| Assigned task |
In the entries that follow, copy exactly each line from the first through the line with "PIXELS pin DIN: 4 -> 14".

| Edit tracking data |
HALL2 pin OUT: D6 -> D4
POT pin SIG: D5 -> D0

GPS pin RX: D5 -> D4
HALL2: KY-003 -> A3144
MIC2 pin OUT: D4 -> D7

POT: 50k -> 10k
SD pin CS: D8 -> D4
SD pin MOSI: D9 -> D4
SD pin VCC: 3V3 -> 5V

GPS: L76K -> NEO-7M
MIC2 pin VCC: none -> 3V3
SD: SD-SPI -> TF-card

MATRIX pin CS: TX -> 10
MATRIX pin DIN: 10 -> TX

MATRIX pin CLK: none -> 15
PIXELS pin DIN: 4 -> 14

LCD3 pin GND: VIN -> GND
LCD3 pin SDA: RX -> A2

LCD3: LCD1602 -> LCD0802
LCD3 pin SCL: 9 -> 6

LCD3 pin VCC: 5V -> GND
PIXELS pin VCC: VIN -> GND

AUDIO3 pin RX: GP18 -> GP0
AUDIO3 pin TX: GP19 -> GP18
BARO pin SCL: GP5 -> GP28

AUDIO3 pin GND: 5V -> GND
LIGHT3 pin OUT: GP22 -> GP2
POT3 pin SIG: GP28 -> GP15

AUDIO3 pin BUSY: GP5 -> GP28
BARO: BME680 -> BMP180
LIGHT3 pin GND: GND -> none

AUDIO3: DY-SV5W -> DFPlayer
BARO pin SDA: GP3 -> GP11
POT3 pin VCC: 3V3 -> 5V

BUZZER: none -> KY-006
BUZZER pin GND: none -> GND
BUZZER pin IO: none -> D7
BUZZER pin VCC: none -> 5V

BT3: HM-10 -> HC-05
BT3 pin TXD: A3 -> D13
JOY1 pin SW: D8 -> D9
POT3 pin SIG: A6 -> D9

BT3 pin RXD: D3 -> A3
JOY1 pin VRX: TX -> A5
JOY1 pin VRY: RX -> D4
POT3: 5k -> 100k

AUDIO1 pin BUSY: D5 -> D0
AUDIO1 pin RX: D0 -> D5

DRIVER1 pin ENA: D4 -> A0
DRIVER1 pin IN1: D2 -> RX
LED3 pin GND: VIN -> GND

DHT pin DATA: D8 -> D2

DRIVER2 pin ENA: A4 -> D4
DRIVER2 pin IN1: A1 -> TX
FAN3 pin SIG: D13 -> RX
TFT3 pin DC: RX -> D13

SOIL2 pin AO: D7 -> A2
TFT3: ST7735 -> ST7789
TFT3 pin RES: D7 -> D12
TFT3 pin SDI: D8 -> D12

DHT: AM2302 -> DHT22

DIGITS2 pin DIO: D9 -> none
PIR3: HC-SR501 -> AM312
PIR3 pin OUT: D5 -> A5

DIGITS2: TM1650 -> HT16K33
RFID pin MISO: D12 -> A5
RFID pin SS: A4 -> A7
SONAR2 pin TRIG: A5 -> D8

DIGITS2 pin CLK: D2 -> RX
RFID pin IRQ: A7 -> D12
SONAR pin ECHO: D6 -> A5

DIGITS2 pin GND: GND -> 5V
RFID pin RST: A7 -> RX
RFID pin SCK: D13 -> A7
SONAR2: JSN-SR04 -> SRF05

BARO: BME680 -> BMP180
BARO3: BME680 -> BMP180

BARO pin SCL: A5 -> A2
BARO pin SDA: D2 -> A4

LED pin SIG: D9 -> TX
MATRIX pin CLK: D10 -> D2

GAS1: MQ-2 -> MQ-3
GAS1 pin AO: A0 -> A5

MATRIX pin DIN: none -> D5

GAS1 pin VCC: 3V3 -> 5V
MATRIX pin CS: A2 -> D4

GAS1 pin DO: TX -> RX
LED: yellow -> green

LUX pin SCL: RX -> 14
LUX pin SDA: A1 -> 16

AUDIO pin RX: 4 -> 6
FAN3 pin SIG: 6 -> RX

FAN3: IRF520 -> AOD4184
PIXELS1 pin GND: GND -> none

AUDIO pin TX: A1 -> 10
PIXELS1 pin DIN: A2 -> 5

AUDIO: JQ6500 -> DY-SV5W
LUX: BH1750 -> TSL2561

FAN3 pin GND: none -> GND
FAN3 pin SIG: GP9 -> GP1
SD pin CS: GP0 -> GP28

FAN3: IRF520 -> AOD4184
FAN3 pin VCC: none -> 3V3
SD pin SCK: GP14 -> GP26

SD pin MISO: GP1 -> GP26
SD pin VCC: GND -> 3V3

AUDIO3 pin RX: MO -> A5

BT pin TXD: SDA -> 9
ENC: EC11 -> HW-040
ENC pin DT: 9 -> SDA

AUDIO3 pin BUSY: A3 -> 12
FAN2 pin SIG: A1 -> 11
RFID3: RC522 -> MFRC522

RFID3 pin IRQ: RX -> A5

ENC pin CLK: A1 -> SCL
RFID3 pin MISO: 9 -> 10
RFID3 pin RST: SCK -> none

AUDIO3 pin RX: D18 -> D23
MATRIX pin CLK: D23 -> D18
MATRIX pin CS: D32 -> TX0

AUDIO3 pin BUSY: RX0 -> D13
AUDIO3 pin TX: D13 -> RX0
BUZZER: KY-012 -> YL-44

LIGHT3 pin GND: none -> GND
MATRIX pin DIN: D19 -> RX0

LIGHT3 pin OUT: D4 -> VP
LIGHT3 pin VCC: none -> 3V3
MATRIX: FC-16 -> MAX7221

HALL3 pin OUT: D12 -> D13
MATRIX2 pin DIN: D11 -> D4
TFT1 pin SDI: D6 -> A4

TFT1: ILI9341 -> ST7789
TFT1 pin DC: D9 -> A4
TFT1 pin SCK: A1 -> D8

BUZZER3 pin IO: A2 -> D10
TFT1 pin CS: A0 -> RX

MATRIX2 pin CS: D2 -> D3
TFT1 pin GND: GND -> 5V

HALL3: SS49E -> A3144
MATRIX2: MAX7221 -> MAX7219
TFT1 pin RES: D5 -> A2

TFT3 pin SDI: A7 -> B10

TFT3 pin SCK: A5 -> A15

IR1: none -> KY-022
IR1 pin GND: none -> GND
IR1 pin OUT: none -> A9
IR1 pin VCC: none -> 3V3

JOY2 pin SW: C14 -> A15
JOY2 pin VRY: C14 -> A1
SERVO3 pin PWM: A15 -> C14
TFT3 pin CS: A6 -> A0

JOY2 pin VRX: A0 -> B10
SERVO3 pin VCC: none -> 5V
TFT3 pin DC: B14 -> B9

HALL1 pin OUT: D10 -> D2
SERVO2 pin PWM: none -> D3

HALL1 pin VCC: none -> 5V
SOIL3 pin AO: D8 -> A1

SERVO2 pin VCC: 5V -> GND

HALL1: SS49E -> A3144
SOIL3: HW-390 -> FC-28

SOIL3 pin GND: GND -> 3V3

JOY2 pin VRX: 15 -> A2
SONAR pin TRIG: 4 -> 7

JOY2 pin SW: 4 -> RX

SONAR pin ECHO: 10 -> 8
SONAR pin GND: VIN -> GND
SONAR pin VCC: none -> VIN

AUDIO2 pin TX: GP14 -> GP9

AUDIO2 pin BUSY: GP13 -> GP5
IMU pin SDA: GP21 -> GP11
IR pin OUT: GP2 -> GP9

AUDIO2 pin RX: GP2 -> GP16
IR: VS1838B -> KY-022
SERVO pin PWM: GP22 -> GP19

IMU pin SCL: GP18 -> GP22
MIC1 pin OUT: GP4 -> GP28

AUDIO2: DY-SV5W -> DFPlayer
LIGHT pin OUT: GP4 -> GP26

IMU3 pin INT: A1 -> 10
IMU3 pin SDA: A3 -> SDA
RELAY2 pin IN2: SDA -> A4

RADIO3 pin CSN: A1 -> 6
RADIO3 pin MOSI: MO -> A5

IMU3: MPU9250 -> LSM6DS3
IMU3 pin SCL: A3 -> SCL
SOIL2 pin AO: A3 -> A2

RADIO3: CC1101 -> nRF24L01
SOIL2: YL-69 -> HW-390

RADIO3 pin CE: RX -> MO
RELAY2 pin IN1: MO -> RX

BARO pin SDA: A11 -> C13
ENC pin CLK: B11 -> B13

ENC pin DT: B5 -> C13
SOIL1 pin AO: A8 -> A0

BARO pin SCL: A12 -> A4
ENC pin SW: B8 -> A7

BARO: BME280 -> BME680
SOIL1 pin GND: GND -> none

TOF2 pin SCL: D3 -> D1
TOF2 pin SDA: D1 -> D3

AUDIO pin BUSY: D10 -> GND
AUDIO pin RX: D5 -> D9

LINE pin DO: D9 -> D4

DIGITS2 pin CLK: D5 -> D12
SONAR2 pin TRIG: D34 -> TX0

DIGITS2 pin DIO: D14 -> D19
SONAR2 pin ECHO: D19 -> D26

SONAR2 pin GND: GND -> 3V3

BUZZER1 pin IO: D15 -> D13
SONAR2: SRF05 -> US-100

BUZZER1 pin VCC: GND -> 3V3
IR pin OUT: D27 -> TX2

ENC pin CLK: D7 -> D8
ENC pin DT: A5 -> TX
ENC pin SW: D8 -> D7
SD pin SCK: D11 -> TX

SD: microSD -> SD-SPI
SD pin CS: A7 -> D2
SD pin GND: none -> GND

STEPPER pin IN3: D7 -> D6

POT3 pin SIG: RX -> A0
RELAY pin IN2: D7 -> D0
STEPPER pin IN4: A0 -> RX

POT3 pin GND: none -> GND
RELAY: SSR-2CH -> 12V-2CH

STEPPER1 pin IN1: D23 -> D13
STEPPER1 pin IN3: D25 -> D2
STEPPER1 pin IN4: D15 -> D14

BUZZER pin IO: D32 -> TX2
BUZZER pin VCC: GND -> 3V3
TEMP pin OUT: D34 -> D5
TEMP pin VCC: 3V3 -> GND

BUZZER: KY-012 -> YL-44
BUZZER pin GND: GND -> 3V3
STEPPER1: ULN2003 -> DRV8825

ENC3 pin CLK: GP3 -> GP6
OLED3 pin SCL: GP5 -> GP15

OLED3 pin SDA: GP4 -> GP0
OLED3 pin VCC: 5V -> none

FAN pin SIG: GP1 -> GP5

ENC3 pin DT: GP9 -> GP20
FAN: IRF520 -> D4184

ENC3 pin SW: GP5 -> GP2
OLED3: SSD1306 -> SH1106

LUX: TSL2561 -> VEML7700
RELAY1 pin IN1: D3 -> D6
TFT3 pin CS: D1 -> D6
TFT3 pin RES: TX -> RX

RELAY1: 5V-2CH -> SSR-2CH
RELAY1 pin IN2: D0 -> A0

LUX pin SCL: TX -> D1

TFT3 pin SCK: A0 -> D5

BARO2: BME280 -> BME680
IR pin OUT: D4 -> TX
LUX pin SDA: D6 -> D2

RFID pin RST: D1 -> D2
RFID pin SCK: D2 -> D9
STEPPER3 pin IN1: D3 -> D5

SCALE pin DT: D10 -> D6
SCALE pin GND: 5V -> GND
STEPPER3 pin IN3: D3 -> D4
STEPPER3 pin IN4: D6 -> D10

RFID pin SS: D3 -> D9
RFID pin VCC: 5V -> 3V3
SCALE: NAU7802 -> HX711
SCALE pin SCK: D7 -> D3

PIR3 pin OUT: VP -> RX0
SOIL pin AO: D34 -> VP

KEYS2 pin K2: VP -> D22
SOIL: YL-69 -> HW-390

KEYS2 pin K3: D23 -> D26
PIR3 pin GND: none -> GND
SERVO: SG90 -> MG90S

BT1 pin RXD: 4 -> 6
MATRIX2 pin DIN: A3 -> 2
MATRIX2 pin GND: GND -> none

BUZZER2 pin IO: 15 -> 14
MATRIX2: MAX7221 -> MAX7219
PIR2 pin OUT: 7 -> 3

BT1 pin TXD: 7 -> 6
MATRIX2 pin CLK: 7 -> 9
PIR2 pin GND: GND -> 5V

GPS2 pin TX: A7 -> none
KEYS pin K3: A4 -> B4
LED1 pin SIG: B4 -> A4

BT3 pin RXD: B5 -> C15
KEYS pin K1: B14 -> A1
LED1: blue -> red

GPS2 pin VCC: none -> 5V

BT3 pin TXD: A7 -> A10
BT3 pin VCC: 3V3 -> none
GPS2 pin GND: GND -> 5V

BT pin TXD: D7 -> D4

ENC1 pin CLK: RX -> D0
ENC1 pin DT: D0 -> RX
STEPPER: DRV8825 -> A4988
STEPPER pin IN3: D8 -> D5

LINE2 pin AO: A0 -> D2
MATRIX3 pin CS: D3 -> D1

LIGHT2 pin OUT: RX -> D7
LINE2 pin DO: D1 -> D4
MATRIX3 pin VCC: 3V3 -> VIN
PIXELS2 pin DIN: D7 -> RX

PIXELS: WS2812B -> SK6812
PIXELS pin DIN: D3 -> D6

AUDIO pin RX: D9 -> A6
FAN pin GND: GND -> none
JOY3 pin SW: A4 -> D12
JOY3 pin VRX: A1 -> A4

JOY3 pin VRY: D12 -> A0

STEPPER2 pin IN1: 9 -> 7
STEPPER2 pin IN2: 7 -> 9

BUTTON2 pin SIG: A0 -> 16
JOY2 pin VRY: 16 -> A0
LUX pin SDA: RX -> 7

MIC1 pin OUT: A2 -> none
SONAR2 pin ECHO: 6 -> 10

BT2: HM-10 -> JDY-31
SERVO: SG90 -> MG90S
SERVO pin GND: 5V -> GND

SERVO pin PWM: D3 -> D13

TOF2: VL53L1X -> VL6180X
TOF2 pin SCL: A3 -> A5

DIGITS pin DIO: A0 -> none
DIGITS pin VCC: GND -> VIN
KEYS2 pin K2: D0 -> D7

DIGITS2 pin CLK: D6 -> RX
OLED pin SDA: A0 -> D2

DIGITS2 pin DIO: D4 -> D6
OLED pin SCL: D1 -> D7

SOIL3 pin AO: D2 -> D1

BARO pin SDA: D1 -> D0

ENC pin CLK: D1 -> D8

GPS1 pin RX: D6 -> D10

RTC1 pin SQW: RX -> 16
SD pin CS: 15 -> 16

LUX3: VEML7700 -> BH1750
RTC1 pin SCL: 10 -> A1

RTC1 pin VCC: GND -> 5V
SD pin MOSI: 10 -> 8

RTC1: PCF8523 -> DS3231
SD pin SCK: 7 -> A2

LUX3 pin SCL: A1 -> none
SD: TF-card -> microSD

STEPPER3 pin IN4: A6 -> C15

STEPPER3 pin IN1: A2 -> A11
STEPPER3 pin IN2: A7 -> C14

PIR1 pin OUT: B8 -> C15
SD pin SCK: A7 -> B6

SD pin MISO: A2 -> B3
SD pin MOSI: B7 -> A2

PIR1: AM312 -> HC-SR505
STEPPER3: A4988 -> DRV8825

| Your response |
HALL2 pin OUT: D6 -> D4
POT pin SIG: D5 -> D0

GPS pin RX: D5 -> D4
HALL2: KY-003 -> A3144
MIC2 pin OUT: D4 -> D7

POT: 50k -> 10k
SD pin CS: D8 -> D4
SD pin MOSI: D9 -> D4
SD pin VCC: 3V3 -> 5V

GPS: L76K -> NEO-7M
MIC2 pin VCC: none -> 3V3
SD: SD-SPI -> TF-card

MATRIX pin CS: TX -> 10
MATRIX pin DIN: 10 -> TX

MATRIX pin CLK: none -> 15
PIXELS pin DIN: 4 -> 14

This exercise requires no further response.